* _WHAT THE TASK ASKS_: Transcribe the rest of the listing below, starting with the line that contains "type=moved; before=cube (black);" and ending with the last line, exactly as written.
..............................
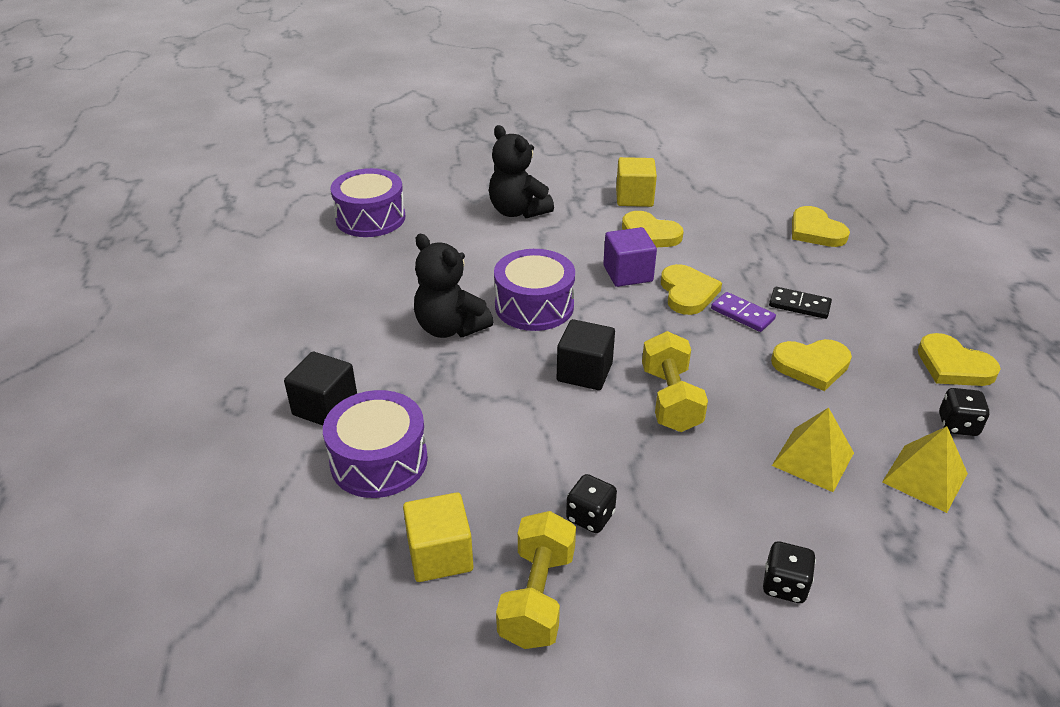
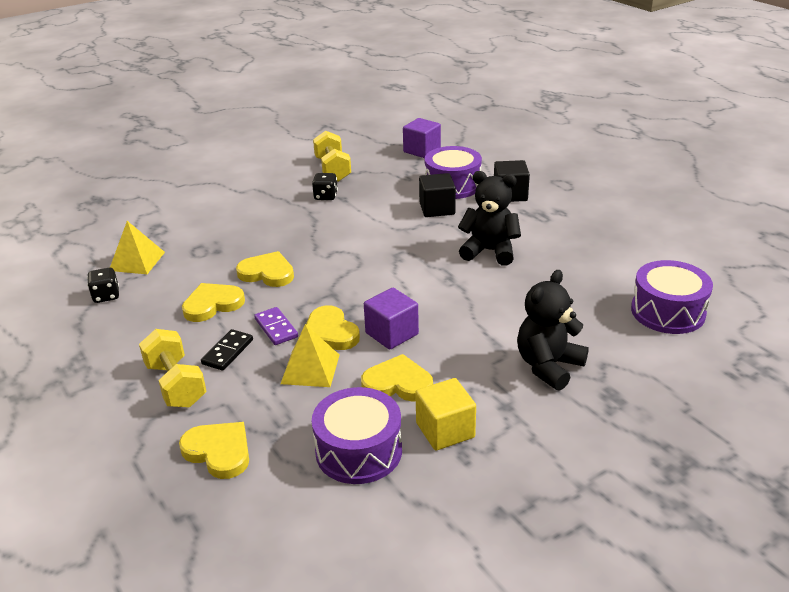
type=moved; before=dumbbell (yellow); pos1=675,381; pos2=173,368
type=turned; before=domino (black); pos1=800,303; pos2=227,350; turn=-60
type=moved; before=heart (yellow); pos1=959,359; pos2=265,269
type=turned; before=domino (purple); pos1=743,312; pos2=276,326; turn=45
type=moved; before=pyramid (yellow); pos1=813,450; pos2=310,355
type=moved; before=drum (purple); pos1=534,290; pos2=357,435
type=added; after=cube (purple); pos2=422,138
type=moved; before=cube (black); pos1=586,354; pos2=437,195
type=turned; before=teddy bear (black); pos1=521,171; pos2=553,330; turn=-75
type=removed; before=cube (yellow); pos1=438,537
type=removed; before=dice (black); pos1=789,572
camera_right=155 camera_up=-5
..............................
* _WORKED SOLUTION_:
type=moved; before=cube (black); pos1=586,354; pos2=437,195
type=turned; before=teddy bear (black); pos1=521,171; pos2=553,330; turn=-75
type=removed; before=cube (yellow); pos1=438,537
type=removed; before=dice (black); pos1=789,572
camera_right=155 camera_up=-5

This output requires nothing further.